### EXERCISE:
Return every line of the listing exactly as written.

### DATA FOR THIS TASK:
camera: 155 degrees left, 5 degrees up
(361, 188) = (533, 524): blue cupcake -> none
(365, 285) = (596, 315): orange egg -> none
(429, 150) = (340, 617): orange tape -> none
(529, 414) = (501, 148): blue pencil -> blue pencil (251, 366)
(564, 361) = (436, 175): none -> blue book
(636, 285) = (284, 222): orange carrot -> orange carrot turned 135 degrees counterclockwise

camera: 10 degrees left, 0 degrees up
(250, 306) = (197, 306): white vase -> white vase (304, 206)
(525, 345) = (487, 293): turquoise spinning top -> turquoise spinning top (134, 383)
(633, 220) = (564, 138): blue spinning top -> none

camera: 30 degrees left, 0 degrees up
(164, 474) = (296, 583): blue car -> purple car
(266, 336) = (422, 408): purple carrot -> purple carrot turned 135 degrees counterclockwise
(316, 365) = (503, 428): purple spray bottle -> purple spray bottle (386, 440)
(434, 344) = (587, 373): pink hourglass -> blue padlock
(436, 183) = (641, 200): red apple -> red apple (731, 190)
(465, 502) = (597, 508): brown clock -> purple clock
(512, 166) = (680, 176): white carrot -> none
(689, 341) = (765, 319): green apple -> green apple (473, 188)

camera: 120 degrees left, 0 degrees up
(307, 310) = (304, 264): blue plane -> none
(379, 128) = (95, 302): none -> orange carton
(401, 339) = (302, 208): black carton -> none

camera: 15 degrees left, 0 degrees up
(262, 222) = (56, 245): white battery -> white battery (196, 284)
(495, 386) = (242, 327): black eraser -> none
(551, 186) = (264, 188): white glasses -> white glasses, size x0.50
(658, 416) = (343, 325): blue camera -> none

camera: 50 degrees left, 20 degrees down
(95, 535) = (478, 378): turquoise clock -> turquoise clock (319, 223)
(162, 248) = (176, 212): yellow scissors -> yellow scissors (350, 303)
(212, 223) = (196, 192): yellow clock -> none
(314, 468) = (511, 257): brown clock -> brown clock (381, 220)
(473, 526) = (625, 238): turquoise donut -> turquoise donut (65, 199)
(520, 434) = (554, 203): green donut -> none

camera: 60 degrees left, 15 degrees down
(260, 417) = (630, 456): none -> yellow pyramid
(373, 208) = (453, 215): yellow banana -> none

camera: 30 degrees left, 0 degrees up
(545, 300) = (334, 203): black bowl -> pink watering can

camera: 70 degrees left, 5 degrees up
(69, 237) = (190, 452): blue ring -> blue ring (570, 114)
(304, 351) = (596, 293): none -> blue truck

### WRITTEN REPLY:
camera: 155 degrees left, 5 degrees up
(361, 188) = (533, 524): blue cupcake -> none
(365, 285) = (596, 315): orange egg -> none
(429, 150) = (340, 617): orange tape -> none
(529, 414) = (501, 148): blue pencil -> blue pencil (251, 366)
(564, 361) = (436, 175): none -> blue book
(636, 285) = (284, 222): orange carrot -> orange carrot turned 135 degrees counterclockwise

camera: 10 degrees left, 0 degrees up
(250, 306) = (197, 306): white vase -> white vase (304, 206)
(525, 345) = (487, 293): turquoise spinning top -> turquoise spinning top (134, 383)
(633, 220) = (564, 138): blue spinning top -> none

camera: 30 degrees left, 0 degrees up
(164, 474) = (296, 583): blue car -> purple car
(266, 336) = (422, 408): purple carrot -> purple carrot turned 135 degrees counterclockwise
(316, 365) = (503, 428): purple spray bottle -> purple spray bottle (386, 440)
(434, 344) = (587, 373): pink hourglass -> blue padlock
(436, 183) = (641, 200): red apple -> red apple (731, 190)
(465, 502) = (597, 508): brown clock -> purple clock
(512, 166) = (680, 176): white carrot -> none
(689, 341) = (765, 319): green apple -> green apple (473, 188)

camera: 120 degrees left, 0 degrees up
(307, 310) = (304, 264): blue plane -> none
(379, 128) = (95, 302): none -> orange carton
(401, 339) = (302, 208): black carton -> none

camera: 15 degrees left, 0 degrees up
(262, 222) = (56, 245): white battery -> white battery (196, 284)
(495, 386) = (242, 327): black eraser -> none
(551, 186) = (264, 188): white glasses -> white glasses, size x0.50
(658, 416) = (343, 325): blue camera -> none

camera: 50 degrees left, 20 degrees down
(95, 535) = (478, 378): turquoise clock -> turquoise clock (319, 223)
(162, 248) = (176, 212): yellow scissors -> yellow scissors (350, 303)
(212, 223) = (196, 192): yellow clock -> none
(314, 468) = (511, 257): brown clock -> brown clock (381, 220)
(473, 526) = (625, 238): turquoise donut -> turquoise donut (65, 199)
(520, 434) = (554, 203): green donut -> none

camera: 60 degrees left, 15 degrees down
(260, 417) = (630, 456): none -> yellow pyramid
(373, 208) = (453, 215): yellow banana -> none

camera: 30 degrees left, 0 degrees up
(545, 300) = (334, 203): black bowl -> pink watering can

camera: 70 degrees left, 5 degrees up
(69, 237) = (190, 452): blue ring -> blue ring (570, 114)
(304, 351) = (596, 293): none -> blue truck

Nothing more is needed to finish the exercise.